Data listing START

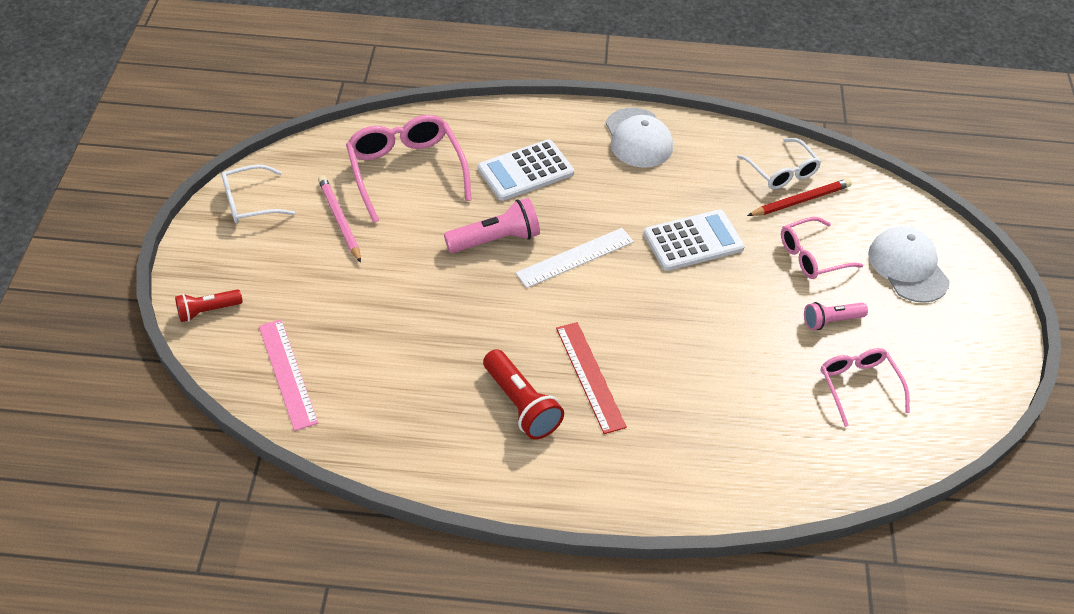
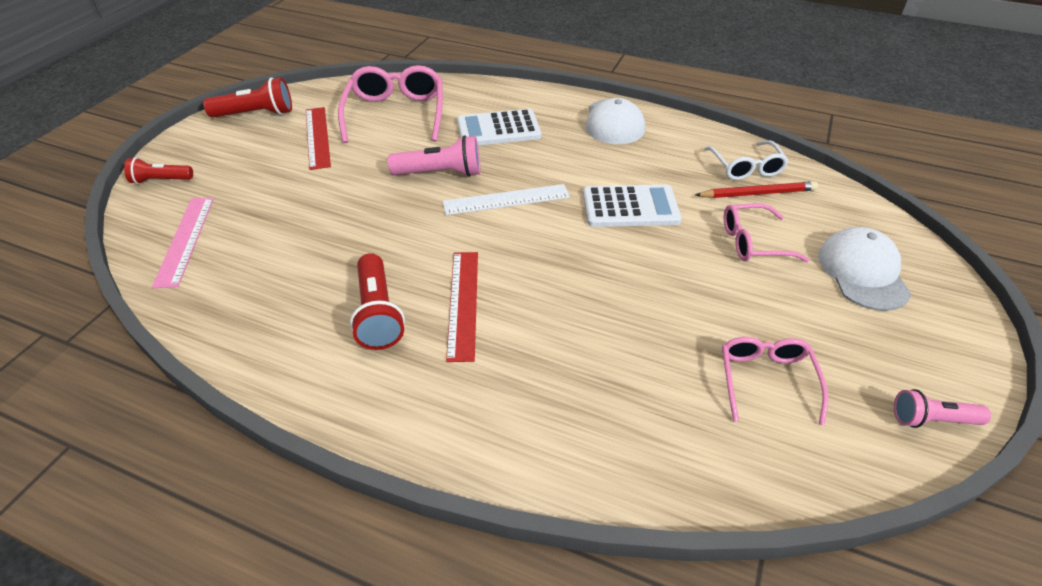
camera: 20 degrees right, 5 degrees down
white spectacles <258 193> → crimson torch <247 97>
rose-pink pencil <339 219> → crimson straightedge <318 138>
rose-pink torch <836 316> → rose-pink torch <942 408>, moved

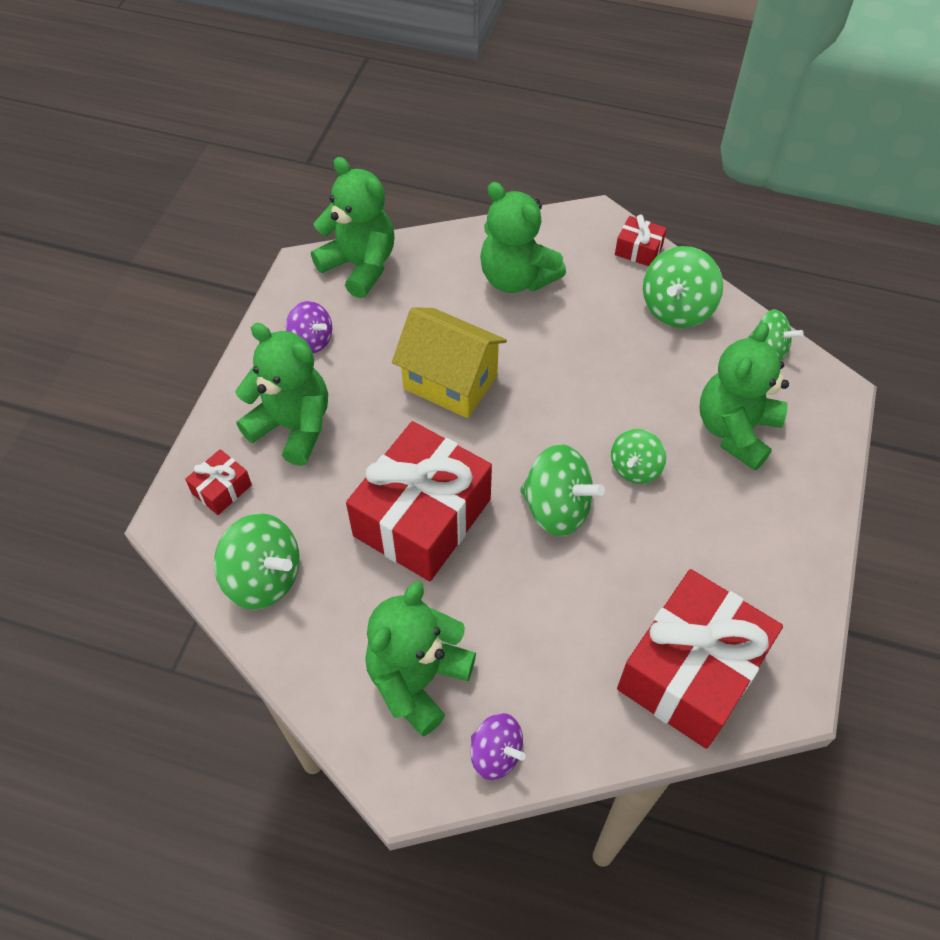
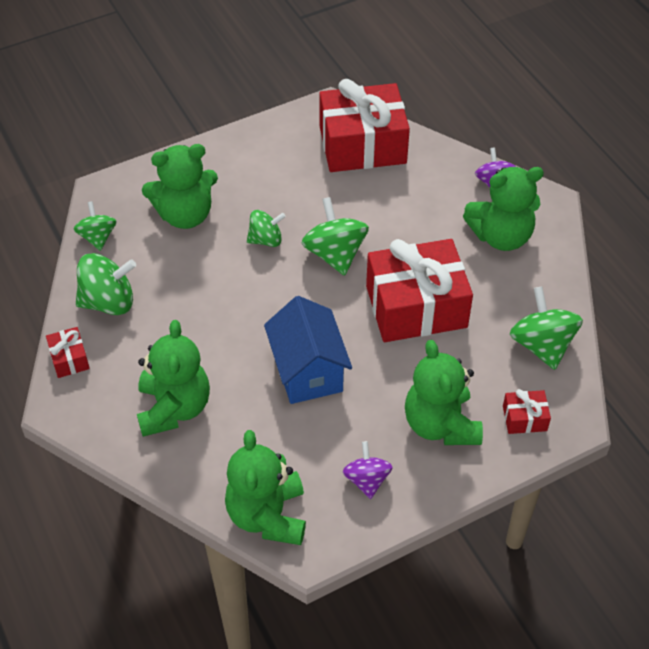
camera: 135 degrees left, 5 degrees down
yellow cottage <449 363> → blue cottage <308 350>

Data listing END

*The task*. Go through the entries above, and wherever a line holds the word "crimson", copy that line.

*Answer to the exercise*.
white spectacles <258 193> → crimson torch <247 97>
rose-pink pencil <339 219> → crimson straightedge <318 138>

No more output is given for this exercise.